**INFORMATION SUPPLIED:**
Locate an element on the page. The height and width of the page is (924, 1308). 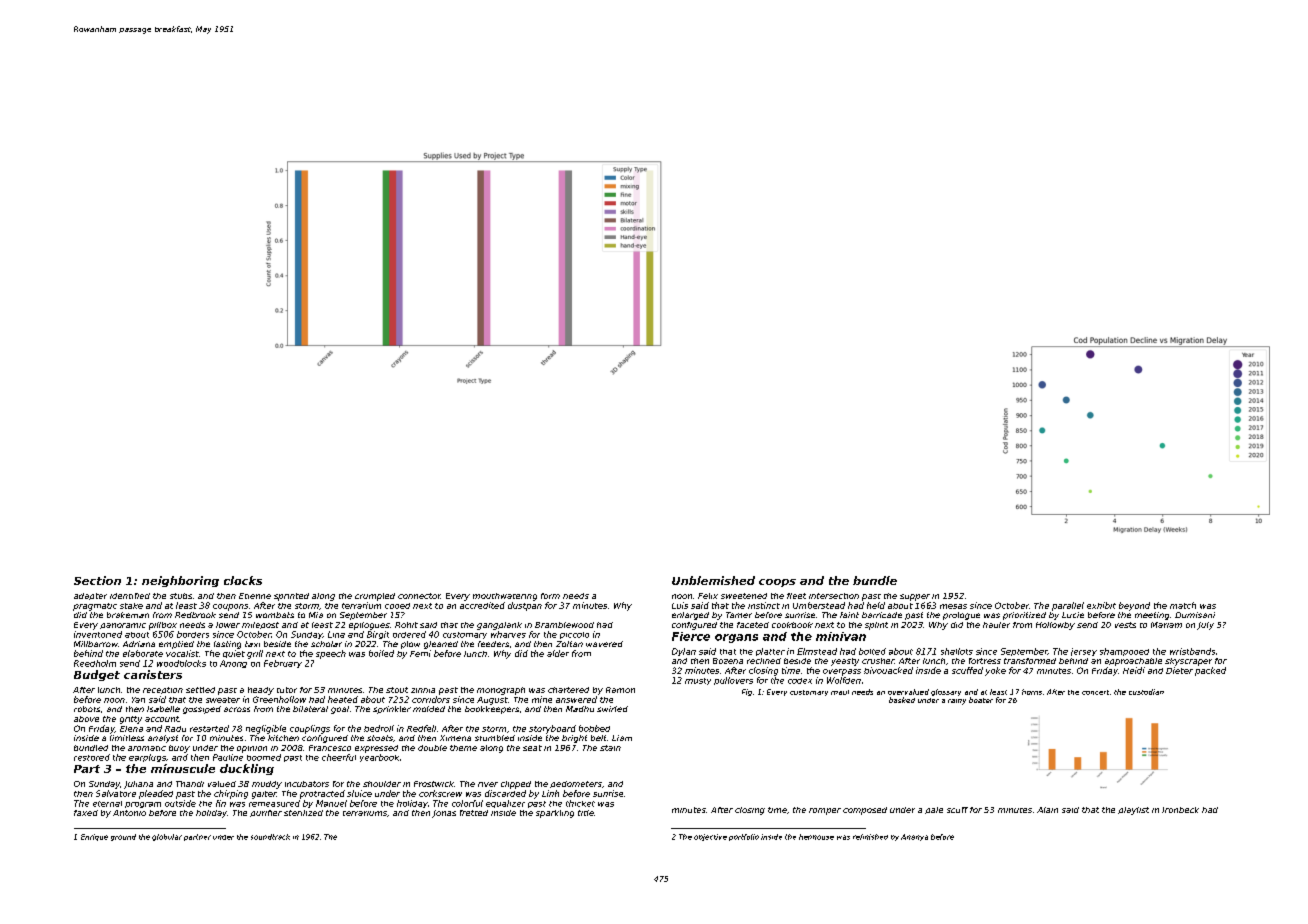
Dieter is located at coordinates (1179, 670).
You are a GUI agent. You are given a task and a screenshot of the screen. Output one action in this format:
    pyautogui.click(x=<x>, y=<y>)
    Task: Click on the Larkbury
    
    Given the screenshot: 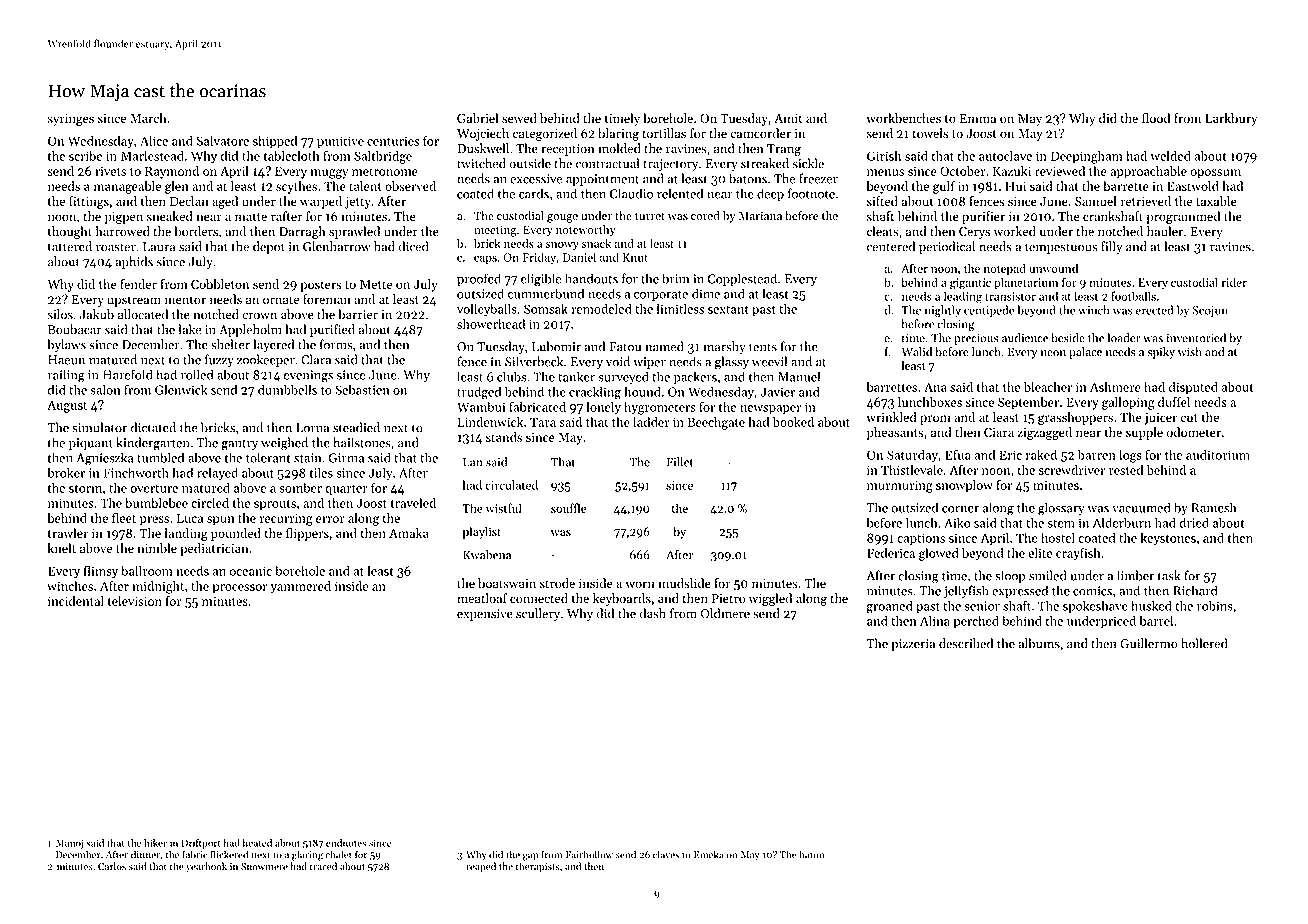 What is the action you would take?
    pyautogui.click(x=1231, y=119)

**THE TASK:** Write out again the items from the very beginning through the line that contains "Dieter is located at coordinates (1179, 670).", including that line, without any pictures.

**REPLY TO THE EXERCISE:**
Locate an element on the page. The height and width of the page is (924, 1308). 
Dieter is located at coordinates (1179, 670).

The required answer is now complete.